Dataset items:
»»
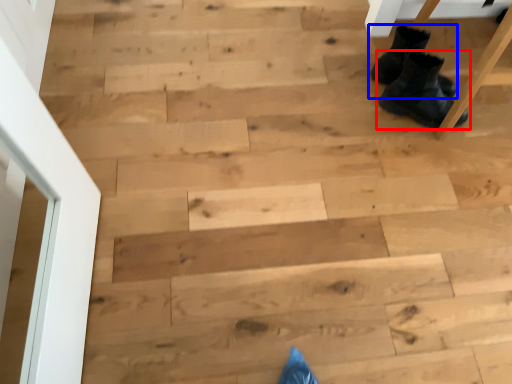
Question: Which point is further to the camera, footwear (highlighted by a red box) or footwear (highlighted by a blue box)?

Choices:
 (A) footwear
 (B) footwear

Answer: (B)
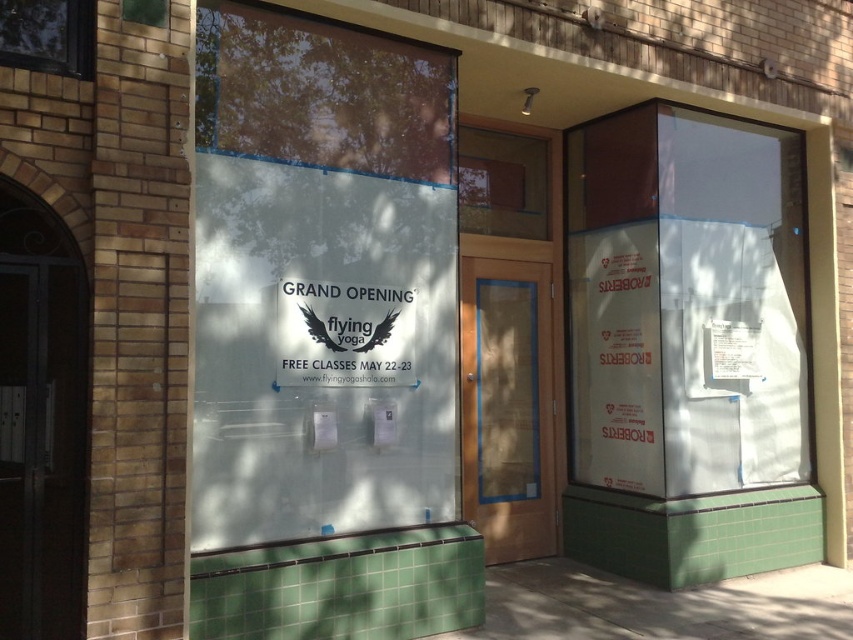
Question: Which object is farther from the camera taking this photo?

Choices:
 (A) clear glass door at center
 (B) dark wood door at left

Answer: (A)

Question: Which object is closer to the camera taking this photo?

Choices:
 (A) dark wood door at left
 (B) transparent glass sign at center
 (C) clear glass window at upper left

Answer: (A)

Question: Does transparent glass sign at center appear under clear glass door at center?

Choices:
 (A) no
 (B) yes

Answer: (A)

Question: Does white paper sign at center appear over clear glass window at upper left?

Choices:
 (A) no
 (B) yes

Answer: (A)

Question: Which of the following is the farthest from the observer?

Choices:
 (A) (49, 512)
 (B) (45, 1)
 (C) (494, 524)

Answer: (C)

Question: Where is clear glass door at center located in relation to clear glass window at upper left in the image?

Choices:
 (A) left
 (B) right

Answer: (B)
««
»»
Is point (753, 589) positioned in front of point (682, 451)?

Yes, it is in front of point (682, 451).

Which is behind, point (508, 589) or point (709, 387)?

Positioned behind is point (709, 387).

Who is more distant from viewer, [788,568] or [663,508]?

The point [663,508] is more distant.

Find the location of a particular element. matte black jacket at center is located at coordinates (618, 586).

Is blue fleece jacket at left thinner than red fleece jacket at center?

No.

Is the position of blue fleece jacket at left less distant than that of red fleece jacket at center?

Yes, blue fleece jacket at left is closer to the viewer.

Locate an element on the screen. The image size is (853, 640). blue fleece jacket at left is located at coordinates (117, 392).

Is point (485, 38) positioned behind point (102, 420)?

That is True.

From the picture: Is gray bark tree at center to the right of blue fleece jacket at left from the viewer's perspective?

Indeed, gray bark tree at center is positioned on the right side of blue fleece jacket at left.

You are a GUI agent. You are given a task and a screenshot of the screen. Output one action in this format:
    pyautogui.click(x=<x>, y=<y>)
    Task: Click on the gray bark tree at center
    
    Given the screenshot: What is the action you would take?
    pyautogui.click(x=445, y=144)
««
»»
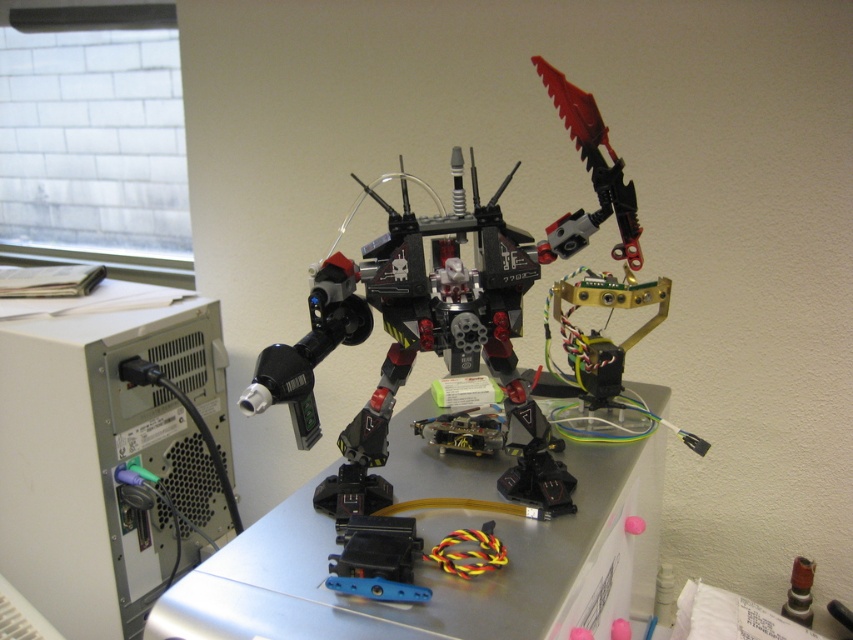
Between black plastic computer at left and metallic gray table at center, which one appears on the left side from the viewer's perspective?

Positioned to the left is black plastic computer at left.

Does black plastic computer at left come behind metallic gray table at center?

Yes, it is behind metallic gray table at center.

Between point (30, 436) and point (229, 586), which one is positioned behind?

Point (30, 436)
««
Please find every line in the data that contains the word "metallic" and copy each of those lines.

== OUTPUT FOR THIS TASK ==
Between black plastic computer at left and metallic gray table at center, which one appears on the left side from the viewer's perspective?
Does black plastic computer at left come behind metallic gray table at center?
Yes, it is behind metallic gray table at center.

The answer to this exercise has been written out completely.